Change detection outputs:
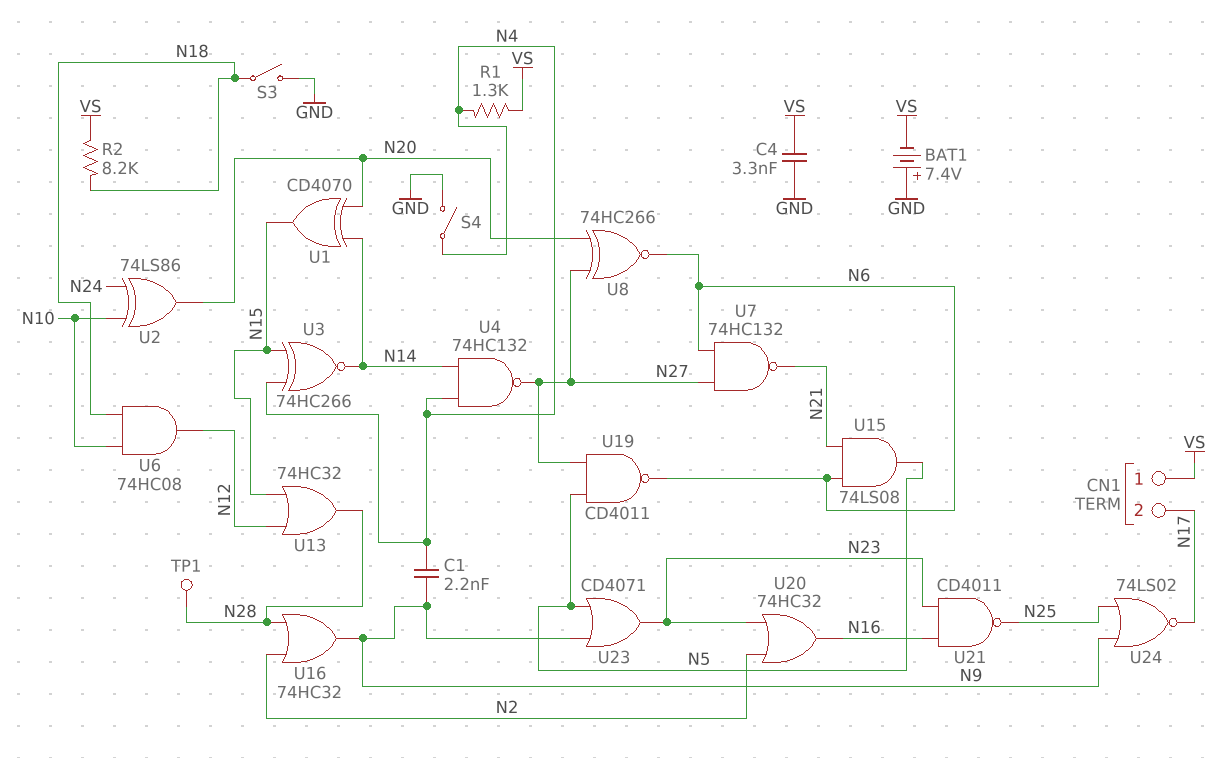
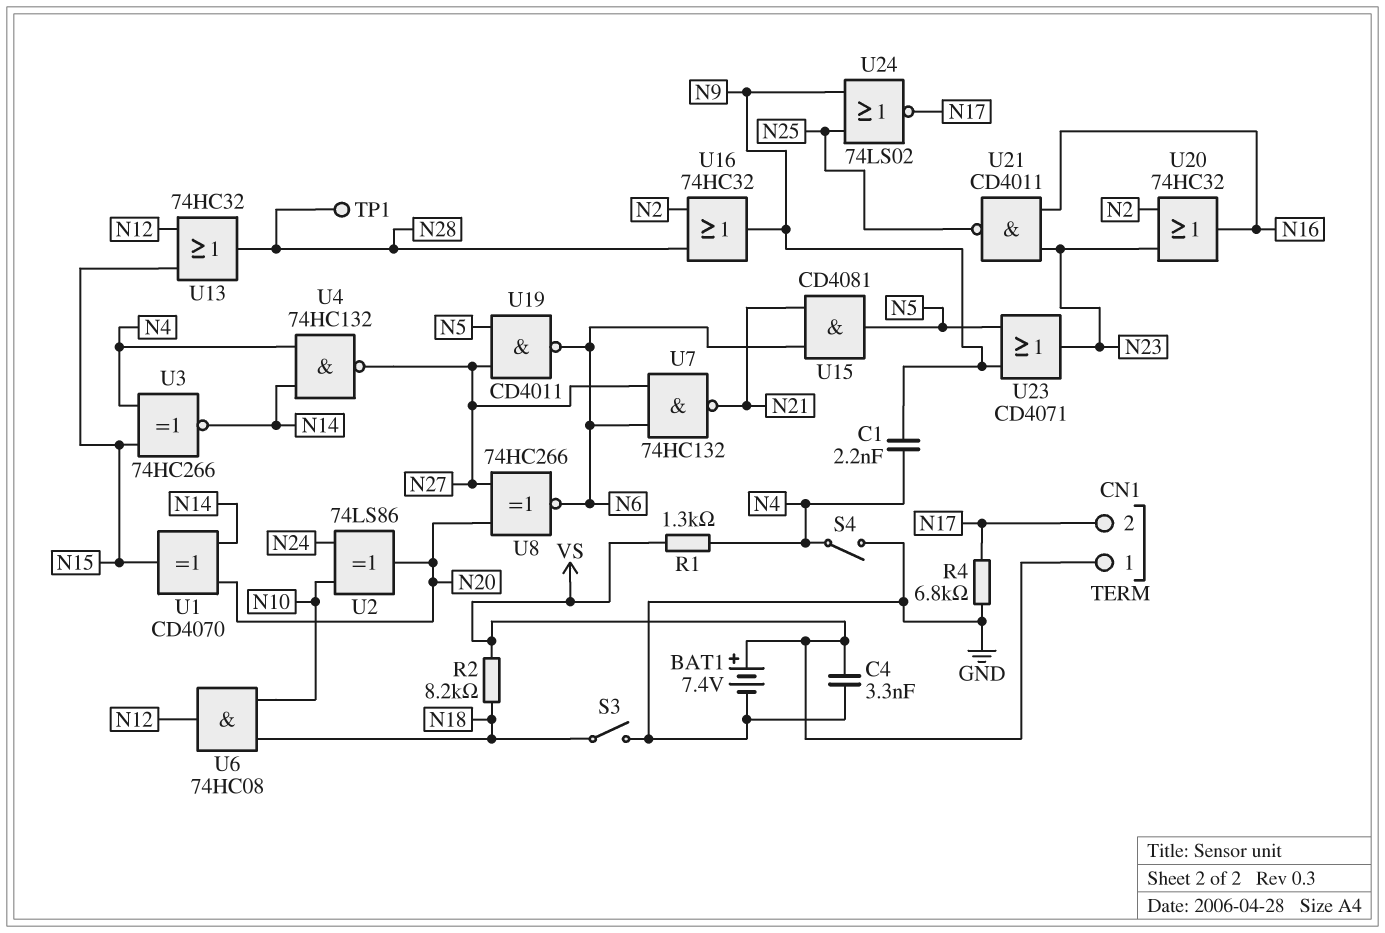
BAT1: 7.4V (plus GND, minus VS) -> 7.4V (plus VS, minus GND)
R4: none -> 6.8k (GND, N17)
U15: AND 74LS08 (in N6, in N21, out N5) -> AND CD4081 (in N6, in N21, out N5)

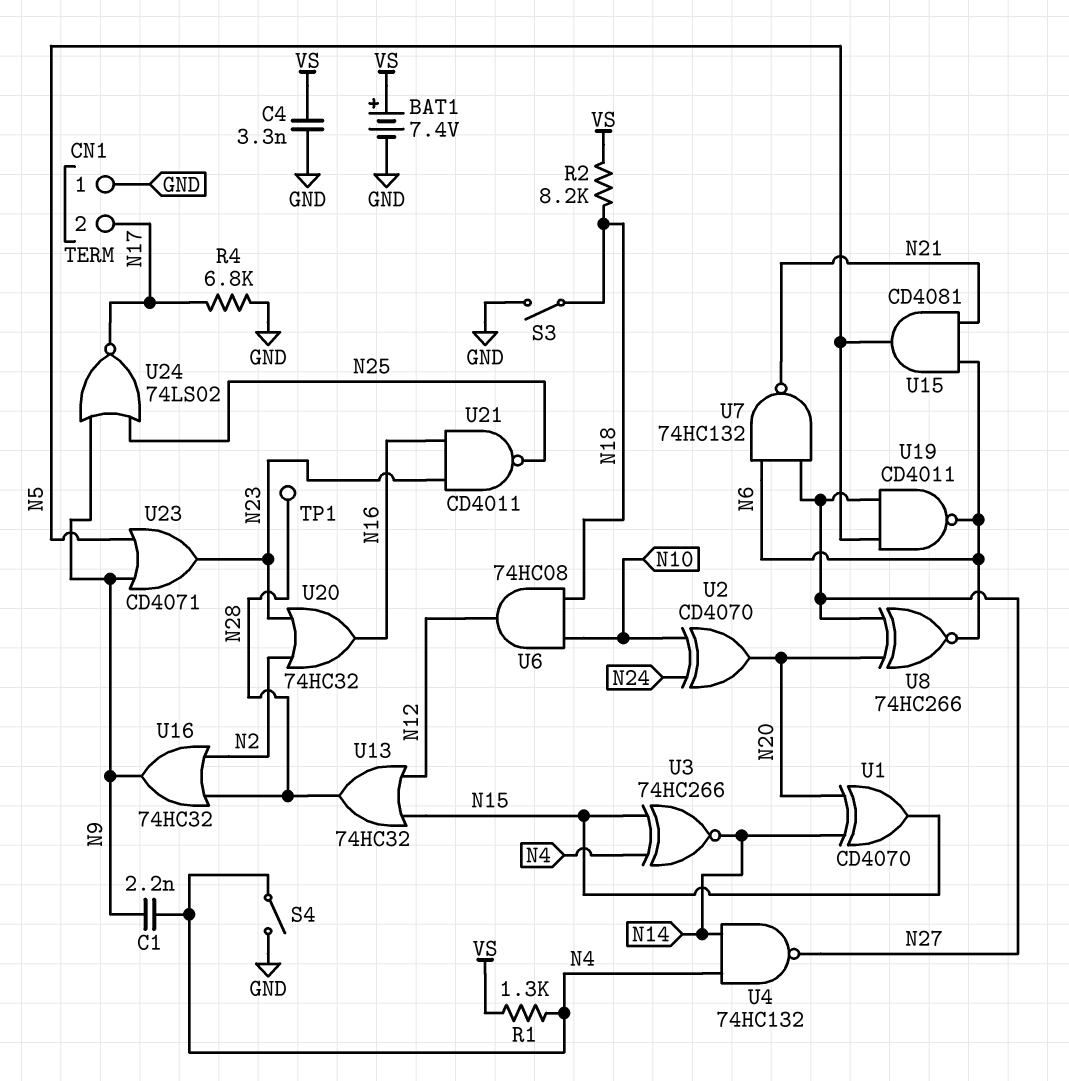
CN1 pin 1: VS -> GND
U2: XOR 74LS86 (in N10, in N24, out N20) -> XOR CD4070 (in N10, in N24, out N20)

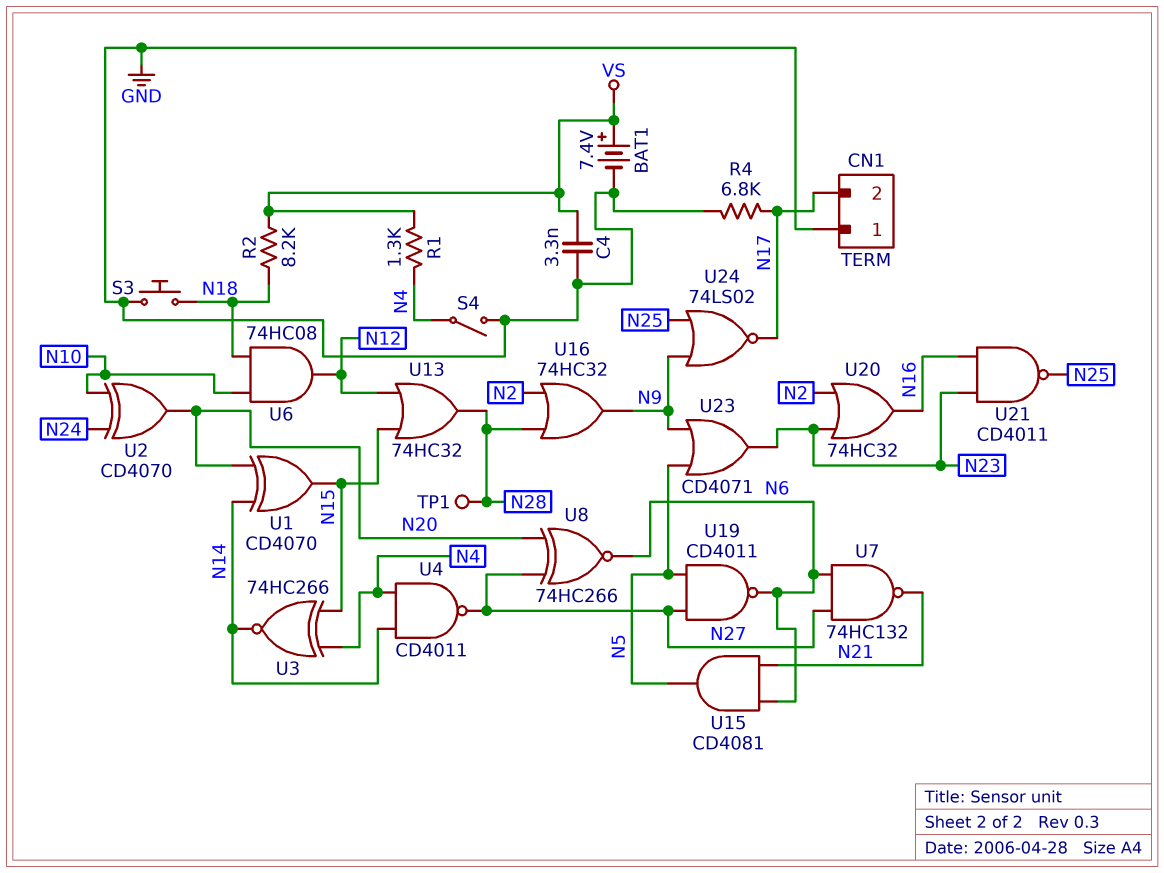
C1: 2.2nF (N4, N9) -> none
S3: switch (GND, N18) -> button (GND, N18)
U4: NAND 74HC132 (in N4, in N14, out N27) -> NAND CD4011 (in N4, in N14, out N27)

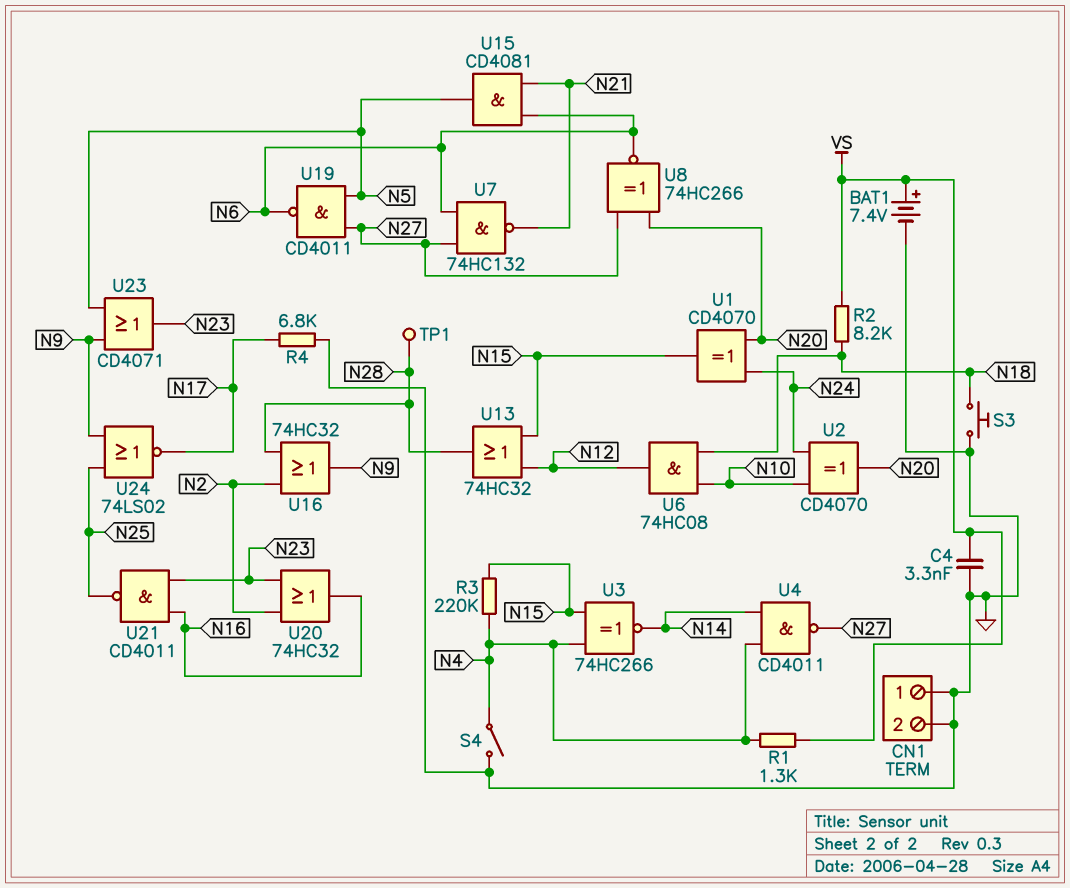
CN1 pin 2: N17 -> GND
R3: none -> 220k (N4, N15)
U1: XOR CD4070 (in N14, in N20, out N15) -> XOR CD4070 (in N20, in N24, out N15)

_What to produce_:
Wherever a line of the entries holds the string "none", copy that line.

_Expected output_:
R4: none -> 6.8k (GND, N17)
C1: 2.2nF (N4, N9) -> none
R3: none -> 220k (N4, N15)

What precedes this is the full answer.